Written task
Pull out each line below that contains the string "upbow", and copy those lines in order.

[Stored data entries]
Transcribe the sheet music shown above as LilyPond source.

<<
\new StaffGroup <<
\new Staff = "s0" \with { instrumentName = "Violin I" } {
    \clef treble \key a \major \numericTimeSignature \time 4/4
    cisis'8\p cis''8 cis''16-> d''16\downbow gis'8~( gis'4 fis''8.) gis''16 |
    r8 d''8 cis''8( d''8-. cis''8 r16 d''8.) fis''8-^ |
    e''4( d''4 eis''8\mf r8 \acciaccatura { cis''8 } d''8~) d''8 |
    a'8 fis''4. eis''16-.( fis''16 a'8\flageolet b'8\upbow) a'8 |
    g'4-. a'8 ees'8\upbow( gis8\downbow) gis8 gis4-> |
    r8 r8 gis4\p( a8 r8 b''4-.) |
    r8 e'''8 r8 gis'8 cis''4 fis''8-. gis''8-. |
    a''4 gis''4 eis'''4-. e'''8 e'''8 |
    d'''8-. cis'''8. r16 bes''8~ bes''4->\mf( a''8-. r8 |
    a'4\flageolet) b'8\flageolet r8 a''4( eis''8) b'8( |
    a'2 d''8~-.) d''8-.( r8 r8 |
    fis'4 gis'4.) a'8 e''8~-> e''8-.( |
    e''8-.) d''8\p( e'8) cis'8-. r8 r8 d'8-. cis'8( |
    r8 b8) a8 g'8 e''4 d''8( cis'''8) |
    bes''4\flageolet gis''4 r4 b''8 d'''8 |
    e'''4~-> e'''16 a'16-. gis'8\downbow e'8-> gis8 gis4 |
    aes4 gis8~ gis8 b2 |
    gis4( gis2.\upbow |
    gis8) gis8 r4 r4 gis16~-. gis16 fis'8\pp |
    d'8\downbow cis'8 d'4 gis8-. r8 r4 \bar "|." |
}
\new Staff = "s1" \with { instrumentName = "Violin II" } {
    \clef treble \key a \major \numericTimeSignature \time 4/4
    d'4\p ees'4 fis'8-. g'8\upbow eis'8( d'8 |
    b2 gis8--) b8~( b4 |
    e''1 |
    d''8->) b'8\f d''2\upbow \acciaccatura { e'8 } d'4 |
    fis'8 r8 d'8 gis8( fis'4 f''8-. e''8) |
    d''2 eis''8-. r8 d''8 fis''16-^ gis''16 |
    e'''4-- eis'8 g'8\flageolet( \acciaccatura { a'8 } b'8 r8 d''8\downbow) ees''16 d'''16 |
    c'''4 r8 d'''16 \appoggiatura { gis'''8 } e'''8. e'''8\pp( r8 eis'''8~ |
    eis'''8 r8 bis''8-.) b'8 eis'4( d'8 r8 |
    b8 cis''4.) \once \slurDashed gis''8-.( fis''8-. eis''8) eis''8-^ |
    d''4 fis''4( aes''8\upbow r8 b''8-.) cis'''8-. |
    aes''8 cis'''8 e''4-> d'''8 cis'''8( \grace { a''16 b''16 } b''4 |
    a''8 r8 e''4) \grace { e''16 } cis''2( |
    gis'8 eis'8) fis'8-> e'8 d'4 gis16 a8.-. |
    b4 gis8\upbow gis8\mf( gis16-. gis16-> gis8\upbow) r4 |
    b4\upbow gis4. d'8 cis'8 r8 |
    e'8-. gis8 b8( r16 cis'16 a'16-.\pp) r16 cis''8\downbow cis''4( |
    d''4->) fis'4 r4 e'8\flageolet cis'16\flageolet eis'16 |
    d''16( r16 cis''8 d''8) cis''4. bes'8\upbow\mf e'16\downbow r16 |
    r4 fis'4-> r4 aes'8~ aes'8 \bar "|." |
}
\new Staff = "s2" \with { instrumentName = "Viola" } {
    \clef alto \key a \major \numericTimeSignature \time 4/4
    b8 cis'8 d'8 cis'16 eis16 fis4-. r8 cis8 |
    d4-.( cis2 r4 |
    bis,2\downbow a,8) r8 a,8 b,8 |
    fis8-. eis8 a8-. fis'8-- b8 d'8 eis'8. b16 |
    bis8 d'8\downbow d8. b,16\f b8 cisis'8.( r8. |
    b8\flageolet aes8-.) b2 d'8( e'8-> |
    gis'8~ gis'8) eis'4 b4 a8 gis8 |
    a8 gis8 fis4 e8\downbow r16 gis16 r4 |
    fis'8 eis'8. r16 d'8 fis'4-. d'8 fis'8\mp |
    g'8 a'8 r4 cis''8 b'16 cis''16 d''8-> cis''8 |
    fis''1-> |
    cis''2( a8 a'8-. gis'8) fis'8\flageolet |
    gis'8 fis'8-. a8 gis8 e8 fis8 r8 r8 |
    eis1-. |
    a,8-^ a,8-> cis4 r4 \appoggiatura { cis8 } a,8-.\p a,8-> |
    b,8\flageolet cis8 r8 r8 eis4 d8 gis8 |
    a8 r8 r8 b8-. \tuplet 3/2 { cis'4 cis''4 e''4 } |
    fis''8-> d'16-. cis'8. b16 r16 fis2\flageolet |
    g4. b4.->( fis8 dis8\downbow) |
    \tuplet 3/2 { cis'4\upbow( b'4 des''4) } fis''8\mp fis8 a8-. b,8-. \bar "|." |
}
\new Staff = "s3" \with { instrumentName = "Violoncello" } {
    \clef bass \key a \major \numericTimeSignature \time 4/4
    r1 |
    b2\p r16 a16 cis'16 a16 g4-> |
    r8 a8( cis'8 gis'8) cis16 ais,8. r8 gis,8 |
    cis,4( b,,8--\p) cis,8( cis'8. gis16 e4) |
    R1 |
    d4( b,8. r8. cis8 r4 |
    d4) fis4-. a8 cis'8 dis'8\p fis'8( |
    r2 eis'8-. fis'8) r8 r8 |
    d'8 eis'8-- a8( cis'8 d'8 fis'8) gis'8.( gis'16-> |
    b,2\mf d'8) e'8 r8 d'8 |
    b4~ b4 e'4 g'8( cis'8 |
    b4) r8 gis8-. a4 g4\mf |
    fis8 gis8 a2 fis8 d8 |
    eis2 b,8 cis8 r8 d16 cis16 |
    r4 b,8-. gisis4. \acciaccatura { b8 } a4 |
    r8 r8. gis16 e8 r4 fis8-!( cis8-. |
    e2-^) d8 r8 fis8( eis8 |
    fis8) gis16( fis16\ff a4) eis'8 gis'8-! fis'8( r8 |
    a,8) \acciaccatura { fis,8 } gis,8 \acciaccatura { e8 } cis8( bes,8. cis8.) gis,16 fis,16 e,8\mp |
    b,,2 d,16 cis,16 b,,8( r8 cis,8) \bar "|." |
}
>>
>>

Exercise answer
    a'8 fis''4. eis''16-.( fis''16 a'8\flageolet b'8\upbow) a'8 |
    g'4-. a'8 ees'8\upbow( gis8\downbow) gis8 gis4-> |
    gis4( gis2.\upbow |
    d'4\p ees'4 fis'8-. g'8\upbow eis'8( d'8 |
    d''8->) b'8\f d''2\upbow \acciaccatura { e'8 } d'4 |
    d''4 fis''4( aes''8\upbow r8 b''8-.) cis'''8-. |
    b4 gis8\upbow gis8\mf( gis16-. gis16-> gis8\upbow) r4 |
    b4\upbow gis4. d'8 cis'8 r8 |
    d''16( r16 cis''8 d''8) cis''4. bes'8\upbow\mf e'16\downbow r16 |
    \tuplet 3/2 { cis'4\upbow( b'4 des''4) } fis''8\mp fis8 a8-. b,8-. \bar "|." |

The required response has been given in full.